_Your objective_
Omit the images. Reproduce each line of the records exactly as it appears.

_Object correspondence data_
•••
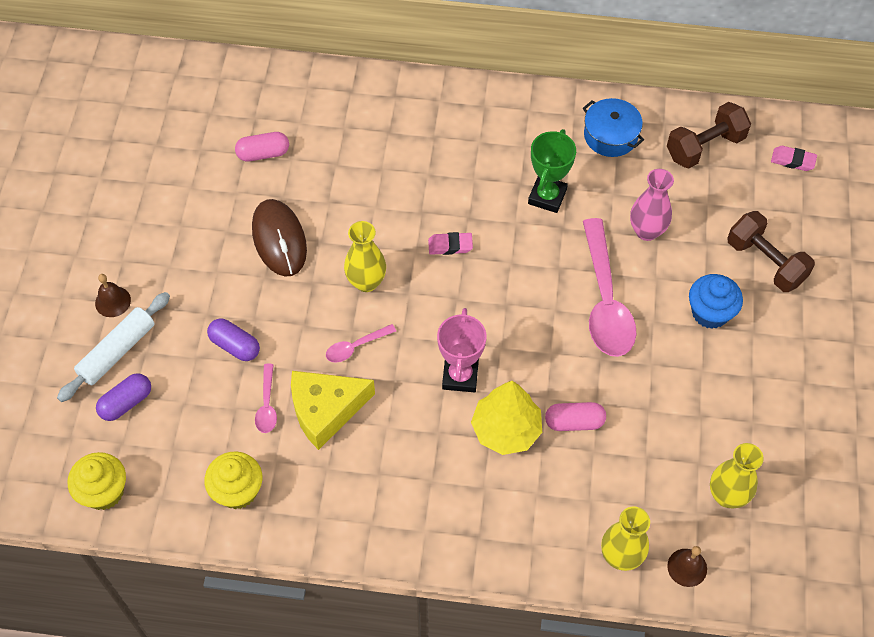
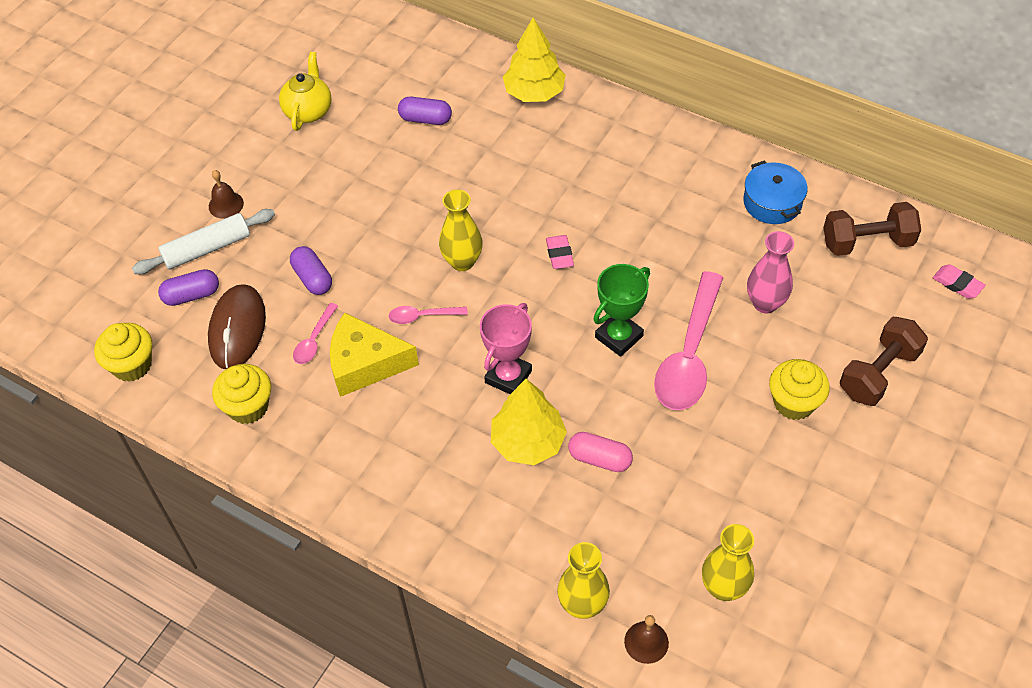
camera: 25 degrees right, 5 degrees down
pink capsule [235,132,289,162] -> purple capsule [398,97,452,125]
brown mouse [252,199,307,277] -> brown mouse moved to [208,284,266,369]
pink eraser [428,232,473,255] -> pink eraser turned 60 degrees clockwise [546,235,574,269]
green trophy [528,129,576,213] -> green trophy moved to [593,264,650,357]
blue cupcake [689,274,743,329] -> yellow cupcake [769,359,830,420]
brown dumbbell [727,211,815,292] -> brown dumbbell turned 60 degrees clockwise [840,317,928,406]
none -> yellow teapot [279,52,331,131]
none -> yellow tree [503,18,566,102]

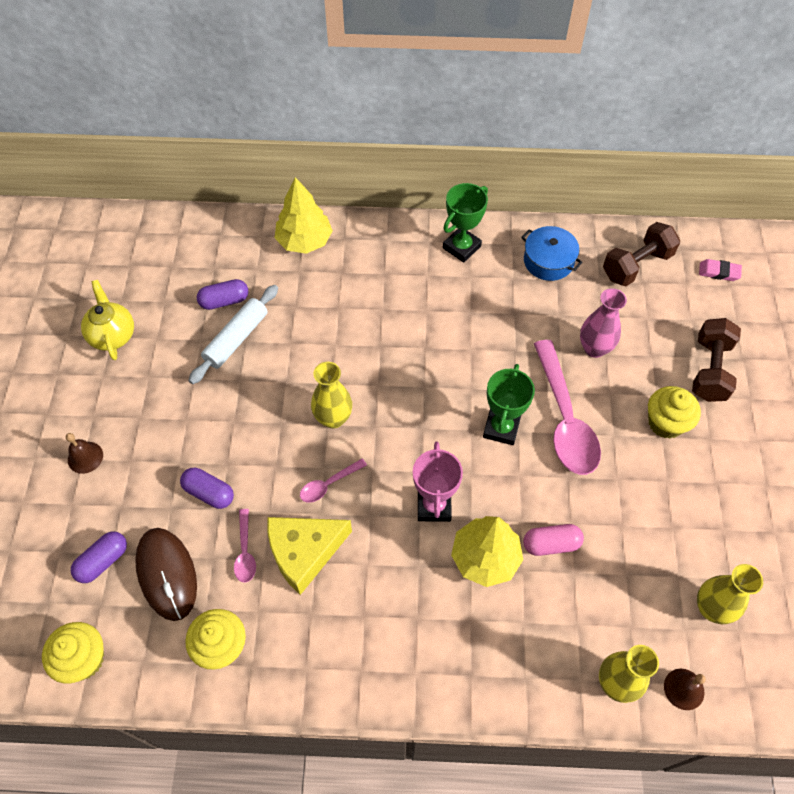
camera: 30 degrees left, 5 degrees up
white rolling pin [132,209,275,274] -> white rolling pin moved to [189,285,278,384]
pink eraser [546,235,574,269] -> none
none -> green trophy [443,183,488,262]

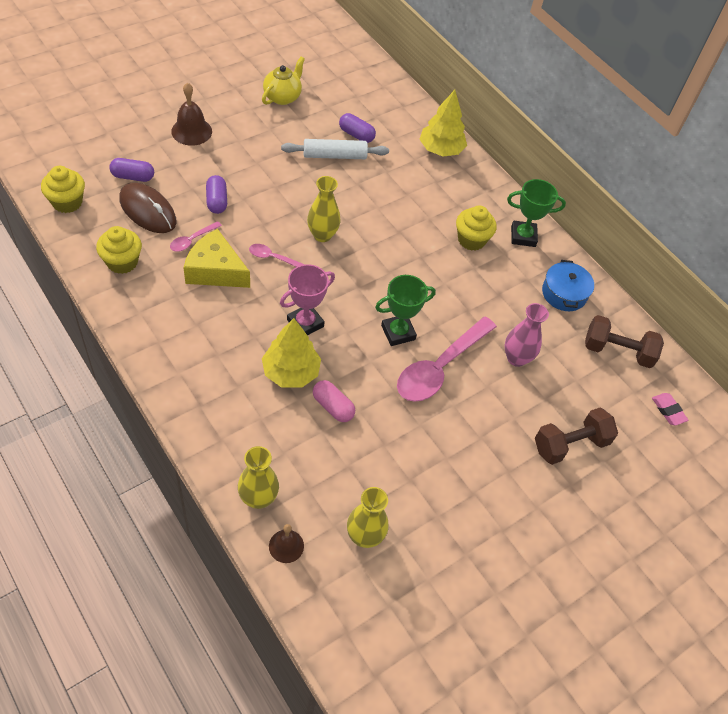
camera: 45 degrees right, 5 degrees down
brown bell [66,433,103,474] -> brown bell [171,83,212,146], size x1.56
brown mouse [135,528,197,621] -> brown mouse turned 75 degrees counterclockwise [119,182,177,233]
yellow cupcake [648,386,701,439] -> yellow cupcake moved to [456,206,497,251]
•••
_Solution for this problem_
camera: 25 degrees right, 5 degrees down
pink capsule [235,132,289,162] -> purple capsule [398,97,452,125]
brown mouse [252,199,307,277] -> brown mouse moved to [208,284,266,369]
pink eraser [428,232,473,255] -> pink eraser turned 60 degrees clockwise [546,235,574,269]
green trophy [528,129,576,213] -> green trophy moved to [593,264,650,357]
blue cupcake [689,274,743,329] -> yellow cupcake [769,359,830,420]
brown dumbbell [727,211,815,292] -> brown dumbbell turned 60 degrees clockwise [840,317,928,406]
none -> yellow teapot [279,52,331,131]
none -> yellow tree [503,18,566,102]

camera: 30 degrees left, 5 degrees up
white rolling pin [132,209,275,274] -> white rolling pin moved to [189,285,278,384]
pink eraser [546,235,574,269] -> none
none -> green trophy [443,183,488,262]

camera: 45 degrees right, 5 degrees down
brown bell [66,433,103,474] -> brown bell [171,83,212,146], size x1.56
brown mouse [135,528,197,621] -> brown mouse turned 75 degrees counterclockwise [119,182,177,233]
yellow cupcake [648,386,701,439] -> yellow cupcake moved to [456,206,497,251]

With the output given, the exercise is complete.